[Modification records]
—————

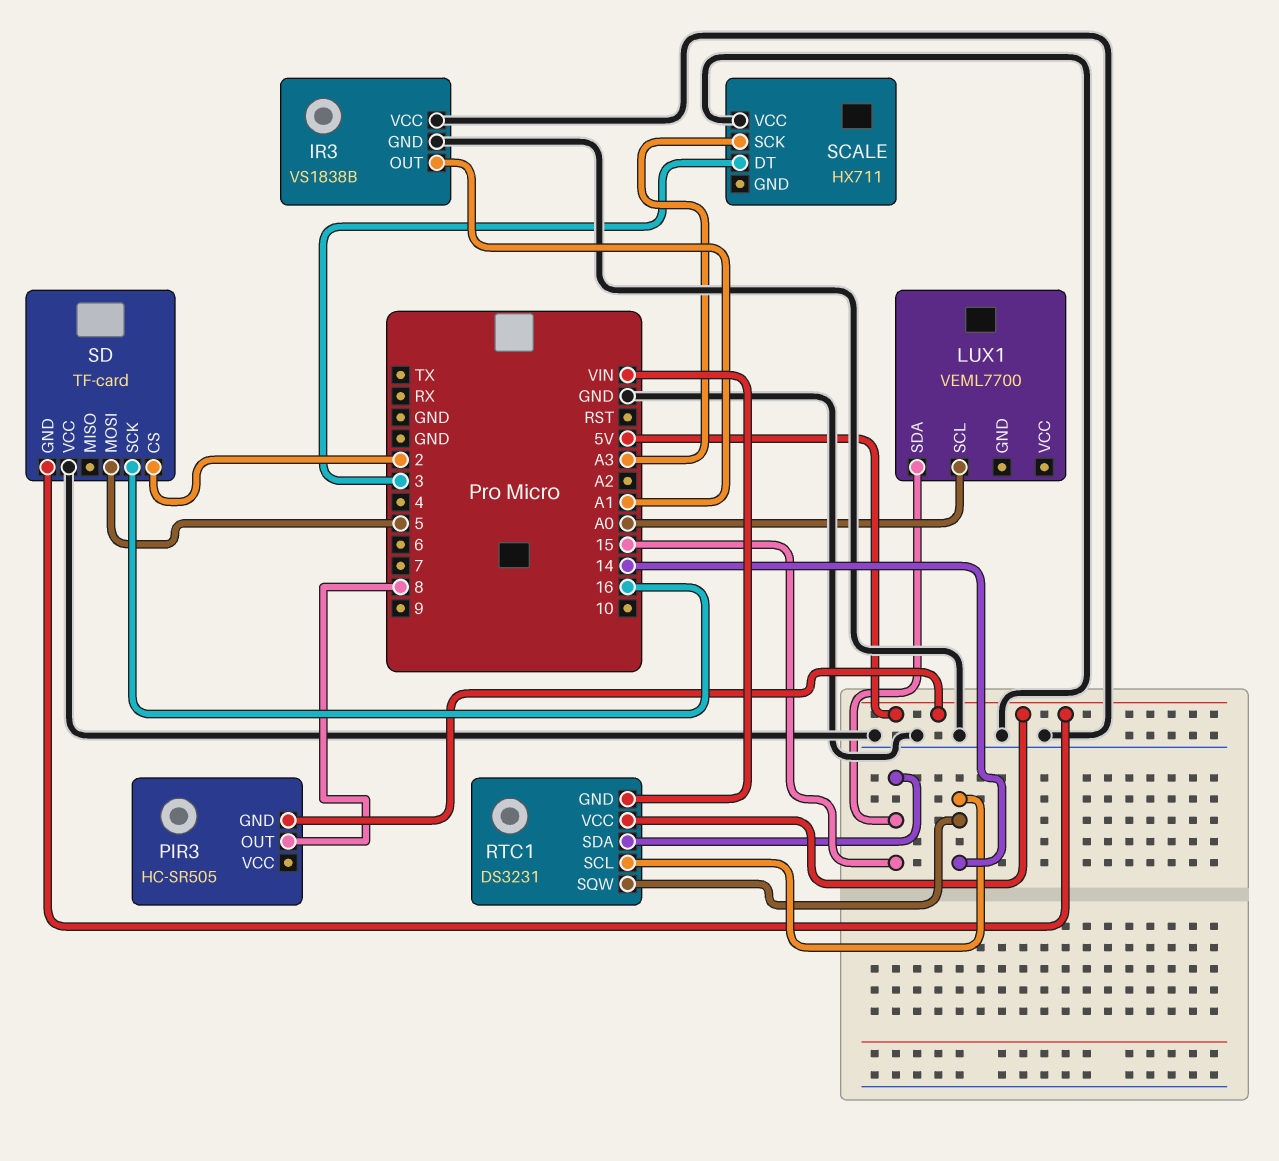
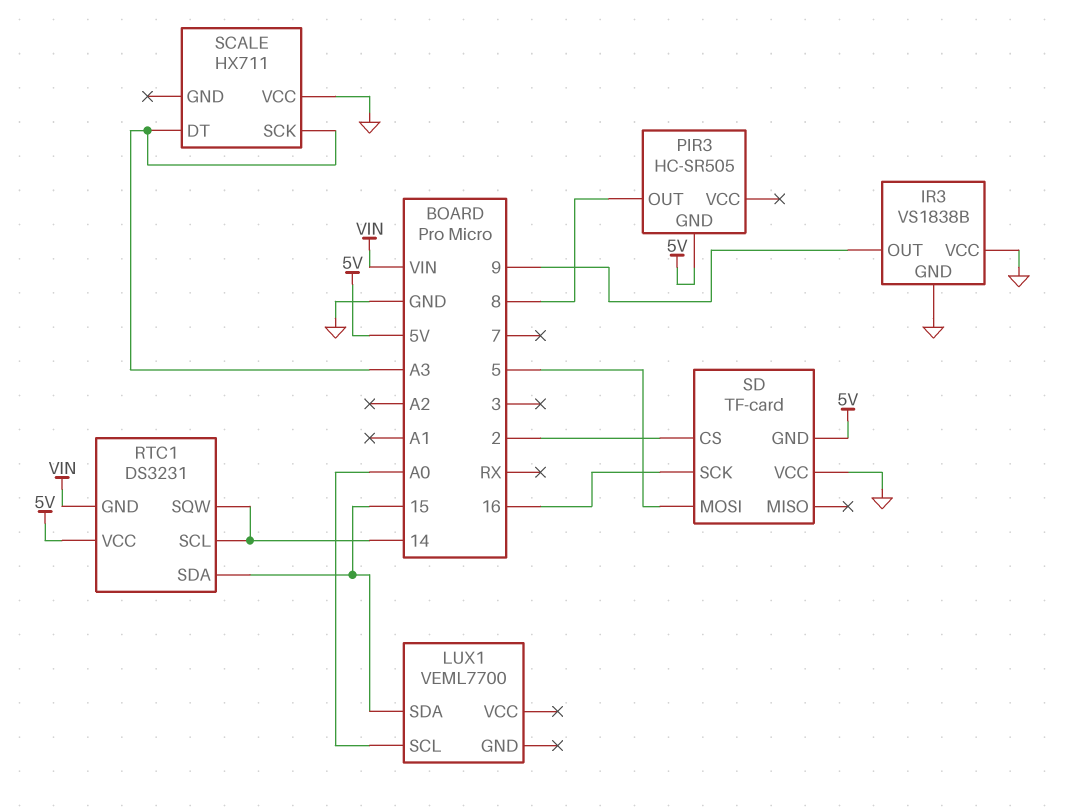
IR3 pin OUT: A1 -> 9
SCALE pin DT: 3 -> A3

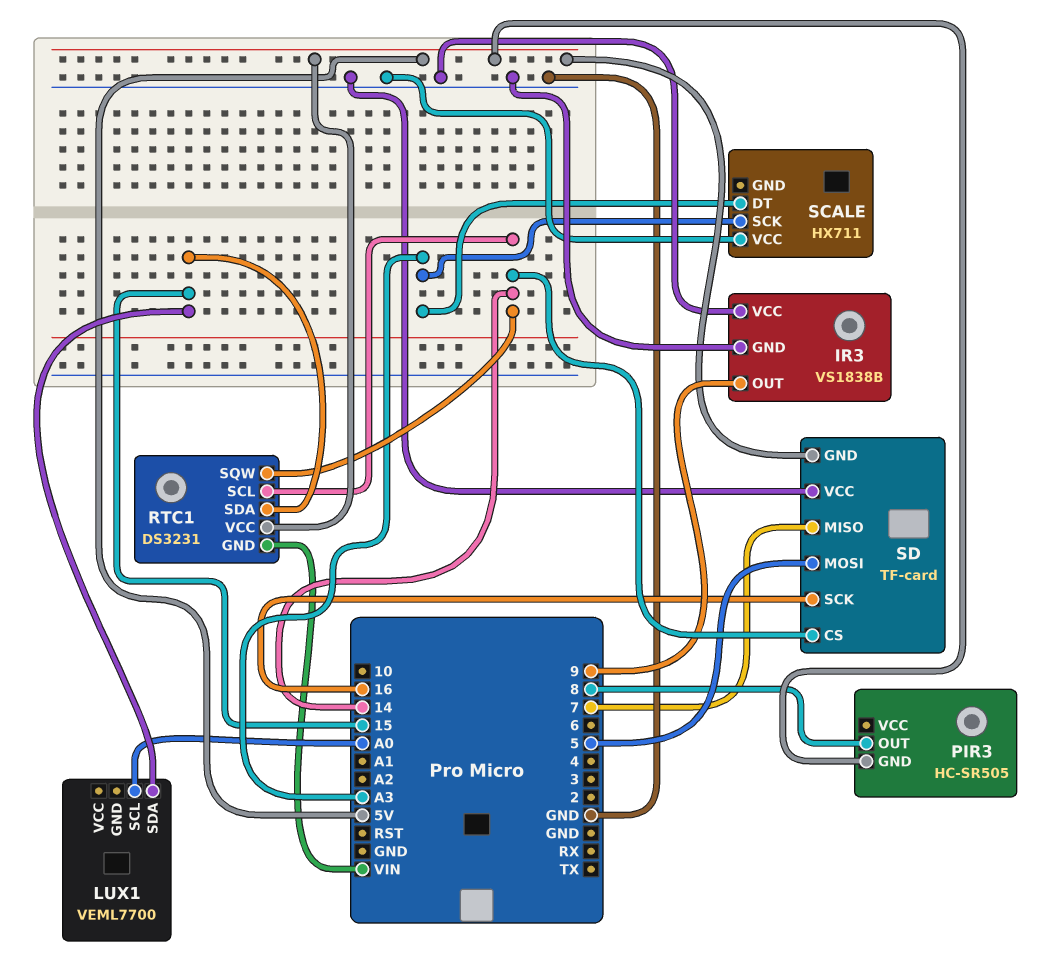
SD pin CS: 2 -> 14
SD pin MISO: none -> 7

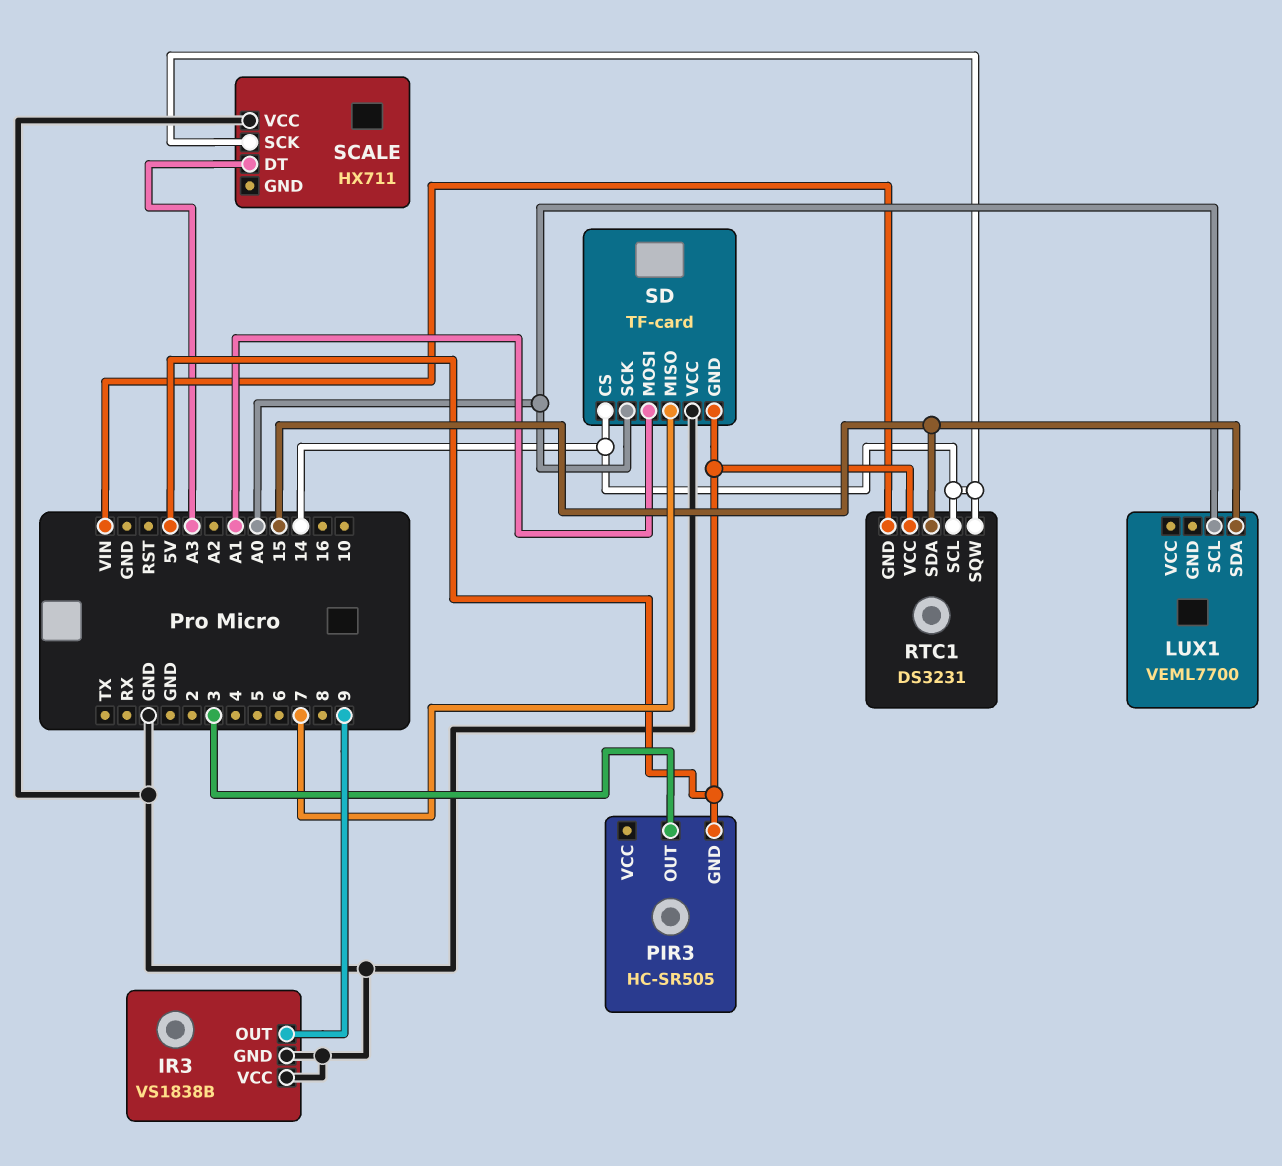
PIR3 pin OUT: 8 -> 3
SCALE pin SCK: A3 -> 14
SD pin MOSI: 5 -> A1
SD pin SCK: 16 -> A0

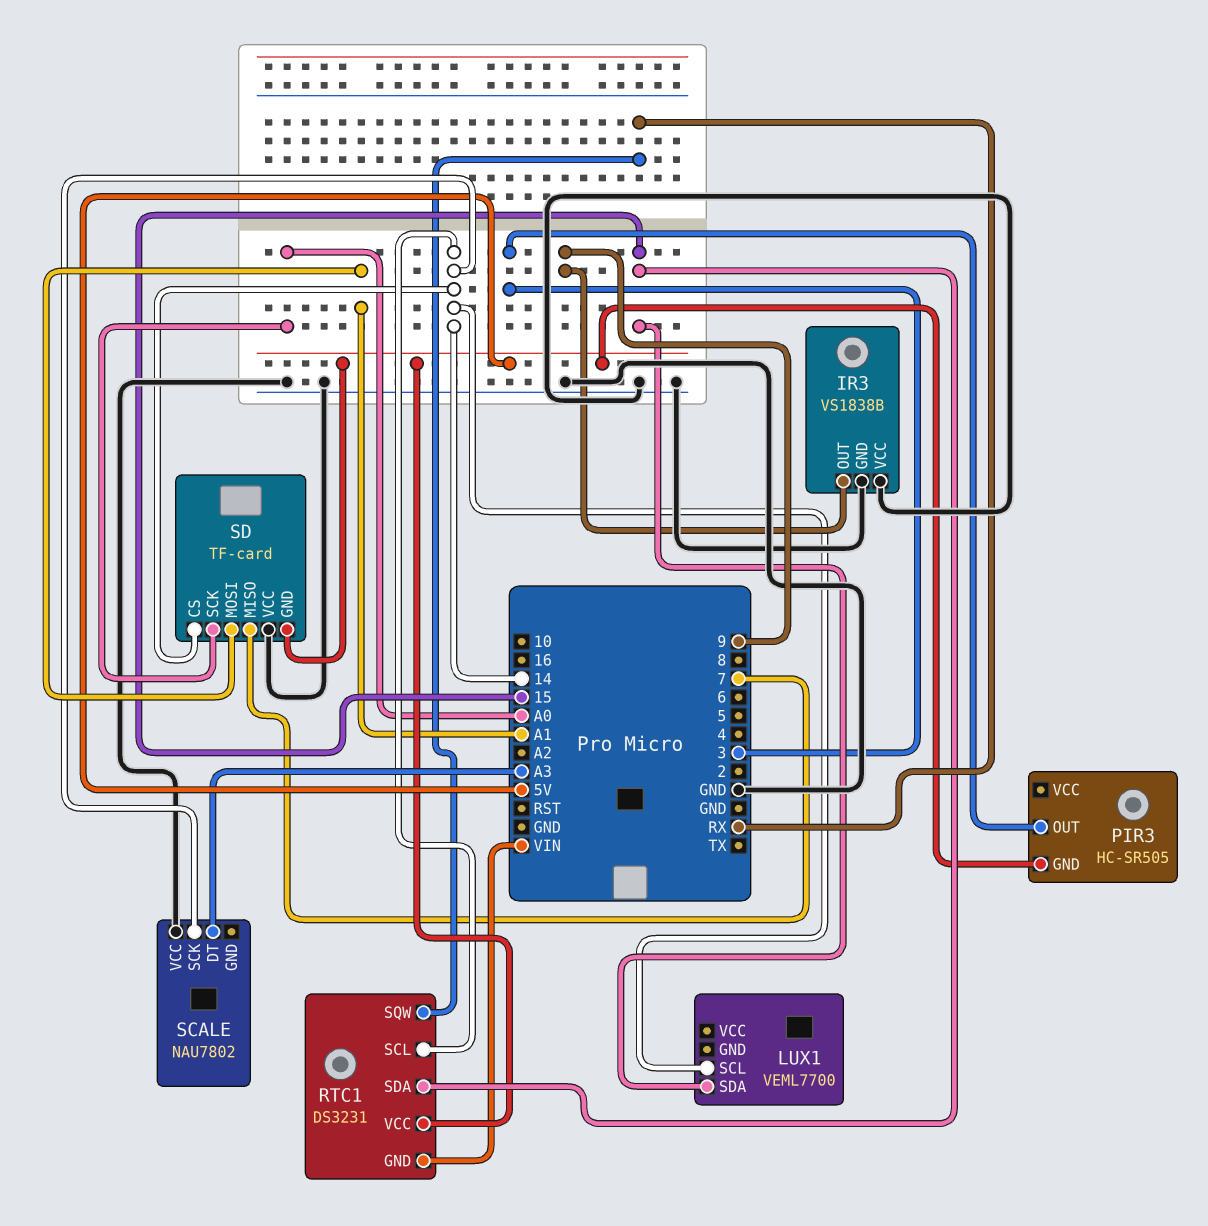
LUX1 pin SCL: A0 -> 14
RTC1 pin SQW: 14 -> RX
SCALE: HX711 -> NAU7802

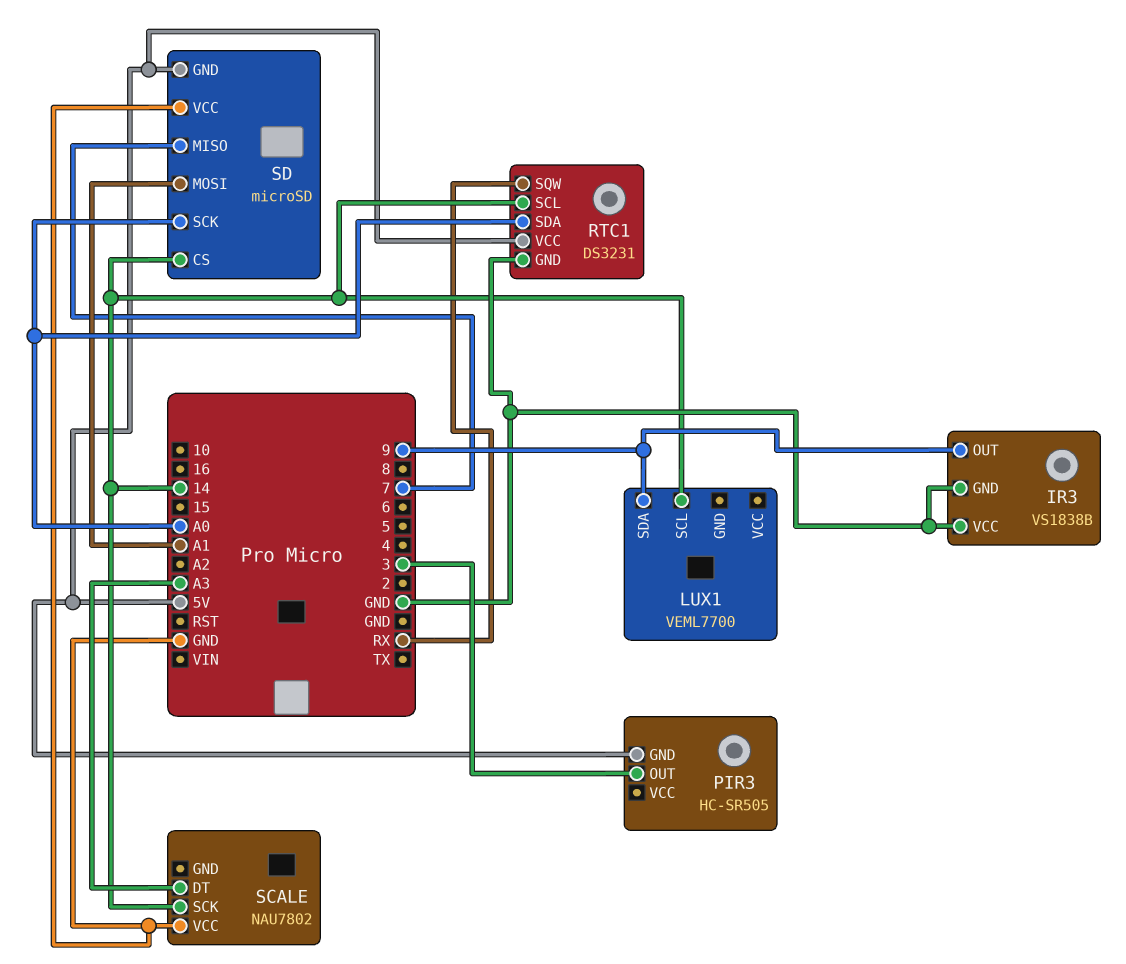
LUX1 pin SDA: 15 -> 9
RTC1 pin GND: VIN -> GND
RTC1 pin SDA: 15 -> A0
SD: TF-card -> microSD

—————

Transcribe each entry above character for character, omitting pictures.

IR3 pin OUT: A1 -> 9
SCALE pin DT: 3 -> A3

SD pin CS: 2 -> 14
SD pin MISO: none -> 7

PIR3 pin OUT: 8 -> 3
SCALE pin SCK: A3 -> 14
SD pin MOSI: 5 -> A1
SD pin SCK: 16 -> A0

LUX1 pin SCL: A0 -> 14
RTC1 pin SQW: 14 -> RX
SCALE: HX711 -> NAU7802

LUX1 pin SDA: 15 -> 9
RTC1 pin GND: VIN -> GND
RTC1 pin SDA: 15 -> A0
SD: TF-card -> microSD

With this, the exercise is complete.